▸ **Goal of the exercise**: Below are records; work out how many of their lines contain "minus" and give only that number.
┄┄┄┄┄┄
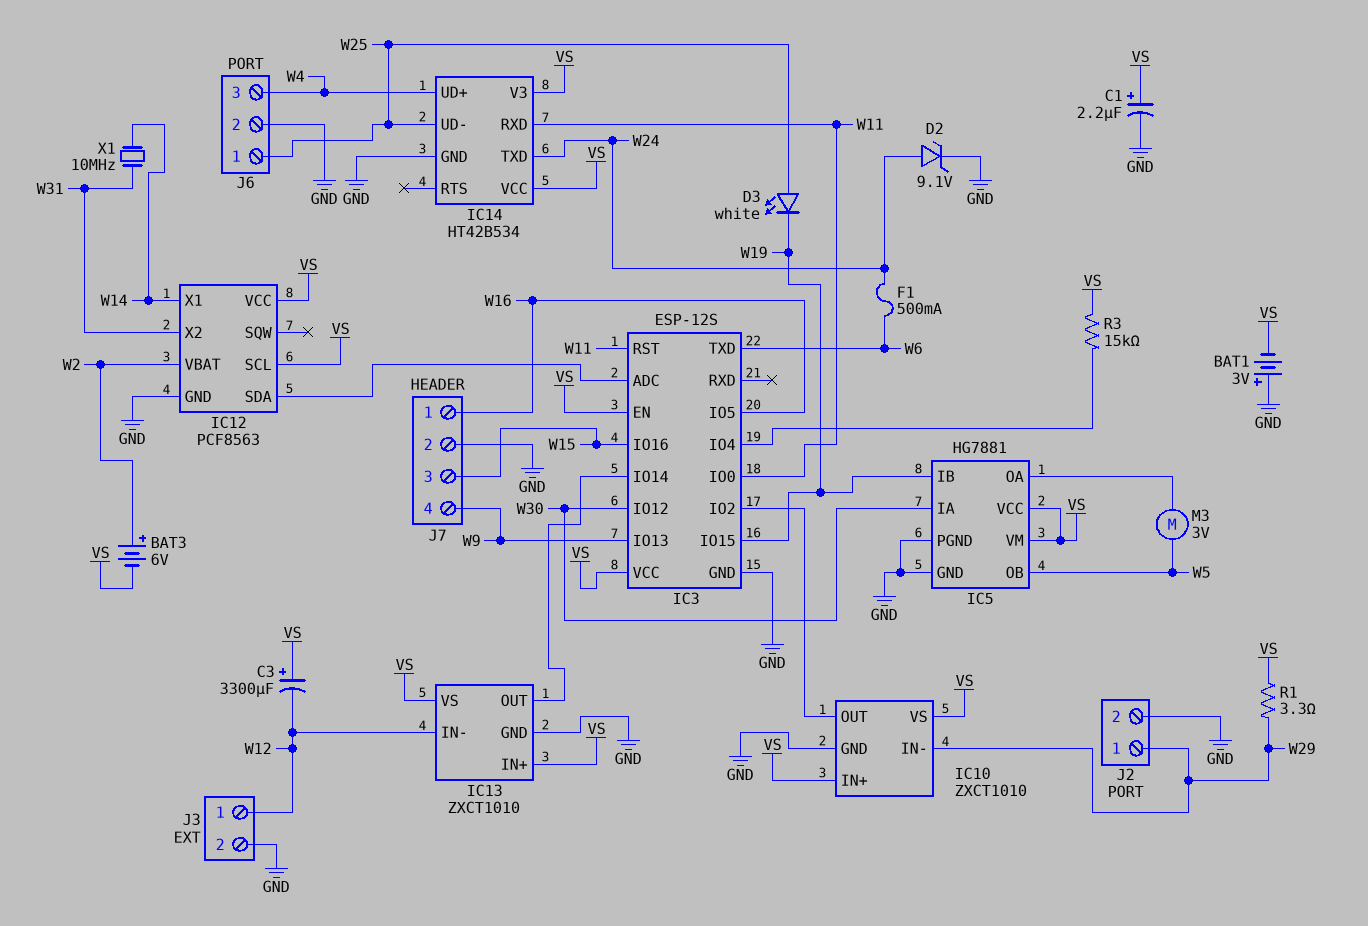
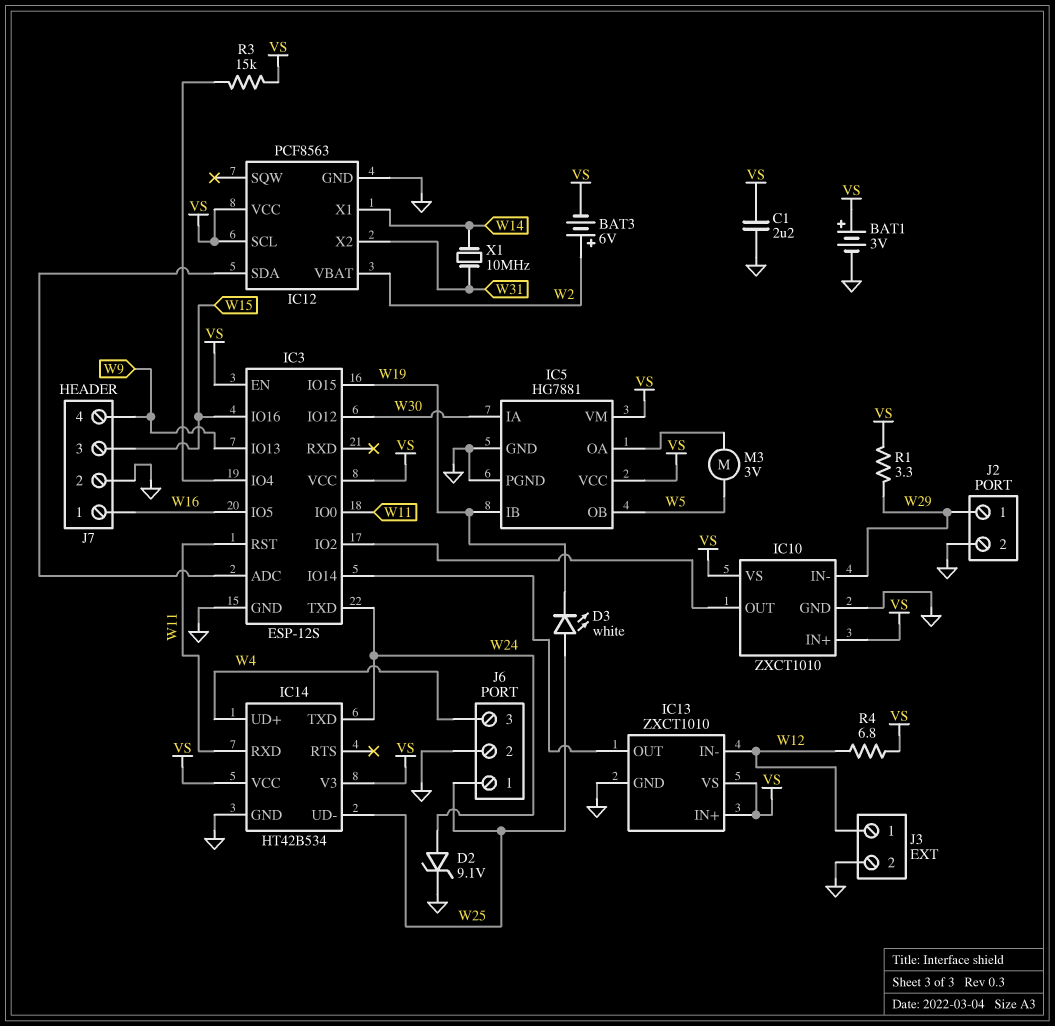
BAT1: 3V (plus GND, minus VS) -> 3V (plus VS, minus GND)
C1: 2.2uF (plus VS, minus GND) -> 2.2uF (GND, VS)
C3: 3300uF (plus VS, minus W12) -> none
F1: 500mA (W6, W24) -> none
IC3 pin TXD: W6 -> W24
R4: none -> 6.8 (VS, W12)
┄┄┄┄┄┄
▸ **Answer to this task**: 3